▶ [EXERCISE INSTRUCTIONS]
I would like the line with "S201: switch (+24V, DC_IN)" and every line after it, down to the end of the entries below, output exactly and without pictures.

▶ [RECORDED DATA]
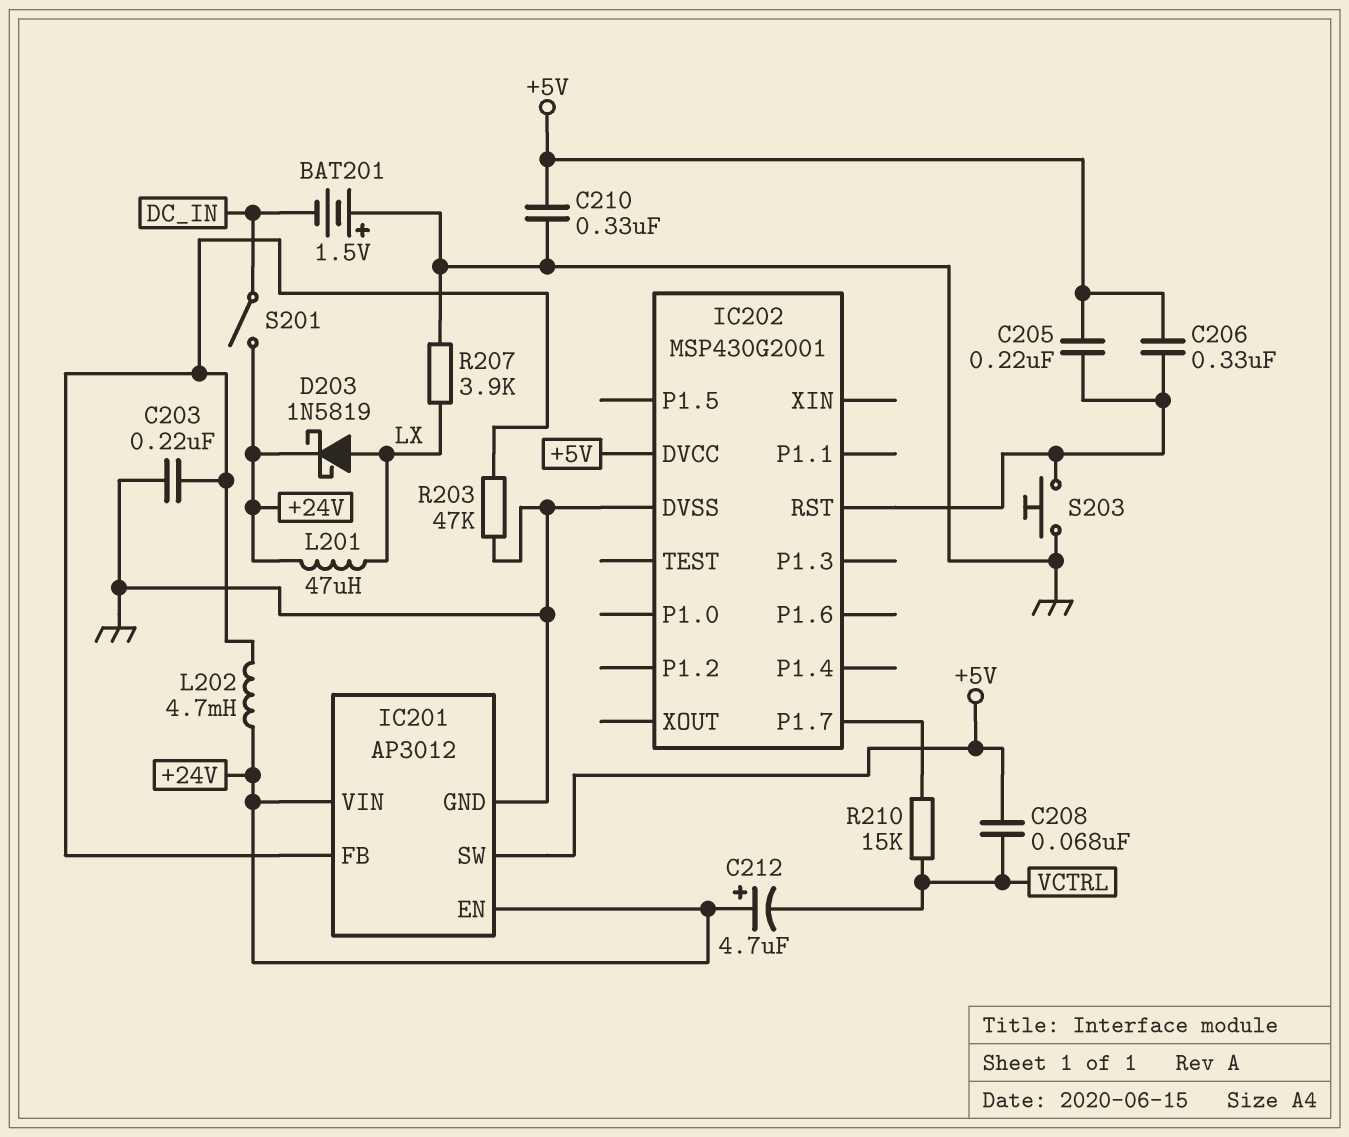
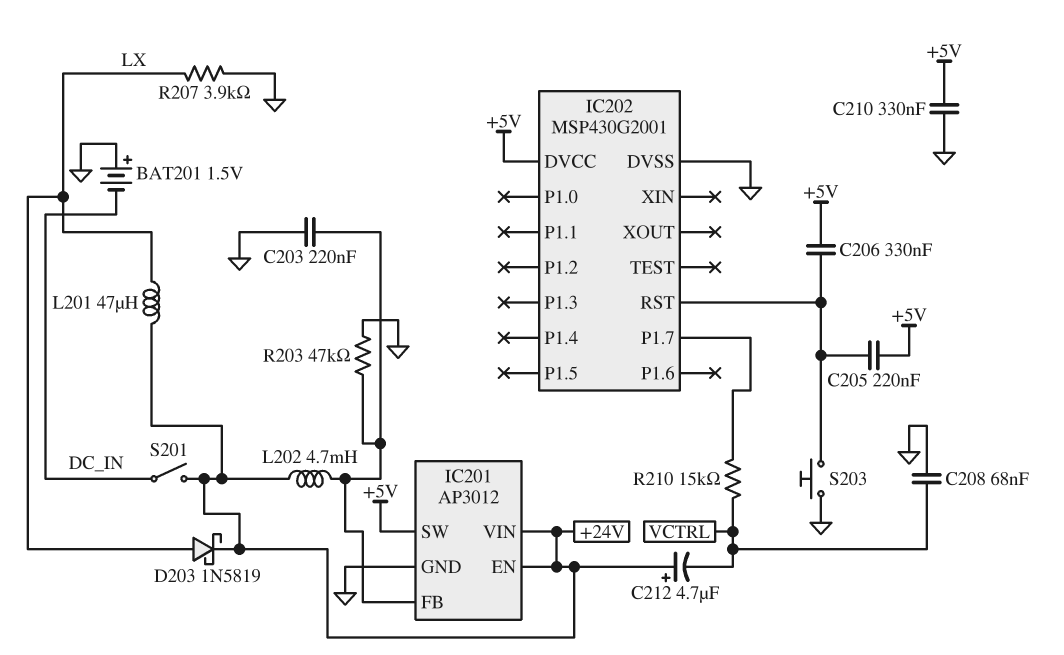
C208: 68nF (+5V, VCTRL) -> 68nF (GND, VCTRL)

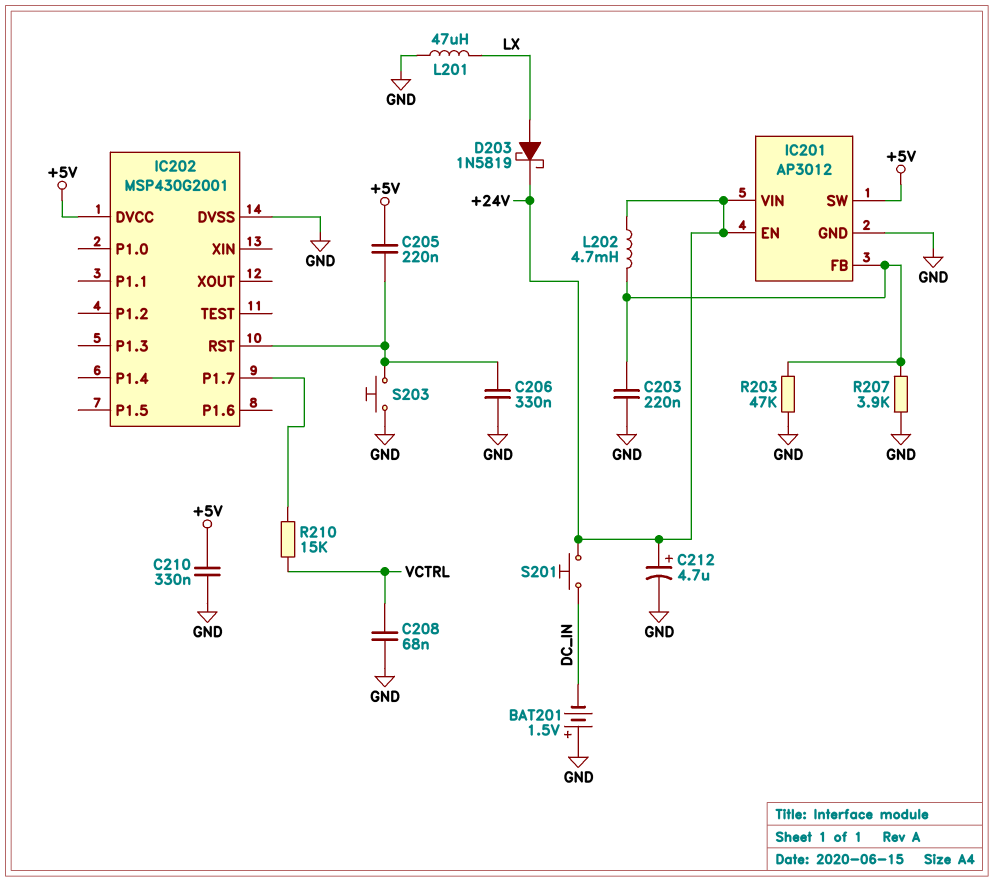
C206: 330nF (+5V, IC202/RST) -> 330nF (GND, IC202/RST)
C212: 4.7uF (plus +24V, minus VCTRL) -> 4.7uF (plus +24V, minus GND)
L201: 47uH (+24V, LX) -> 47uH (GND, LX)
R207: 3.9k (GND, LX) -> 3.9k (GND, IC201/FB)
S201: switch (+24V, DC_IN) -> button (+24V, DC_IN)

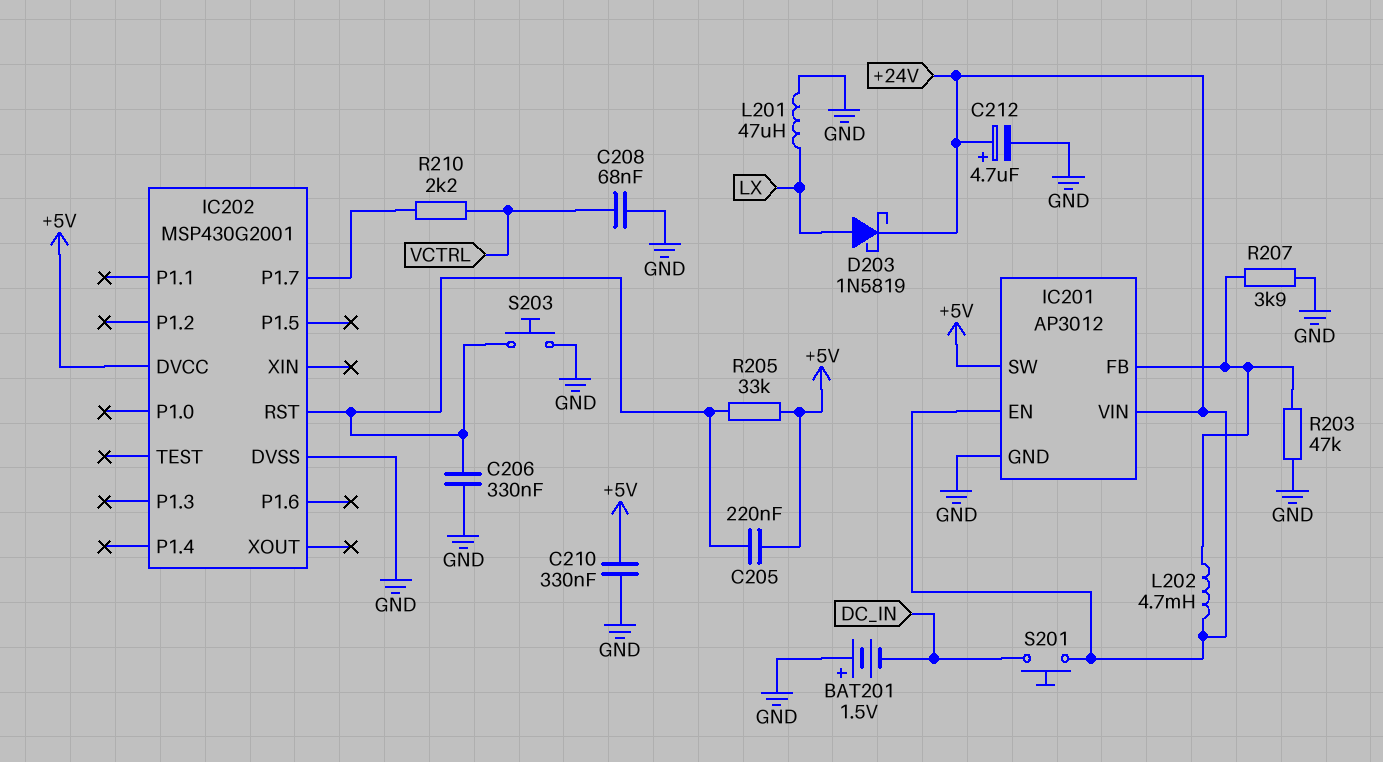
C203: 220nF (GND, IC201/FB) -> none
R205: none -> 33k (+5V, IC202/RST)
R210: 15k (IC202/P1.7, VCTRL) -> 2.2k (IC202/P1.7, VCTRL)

▶ [ANSWER FOR THE TASK]
S201: switch (+24V, DC_IN) -> button (+24V, DC_IN)

C203: 220nF (GND, IC201/FB) -> none
R205: none -> 33k (+5V, IC202/RST)
R210: 15k (IC202/P1.7, VCTRL) -> 2.2k (IC202/P1.7, VCTRL)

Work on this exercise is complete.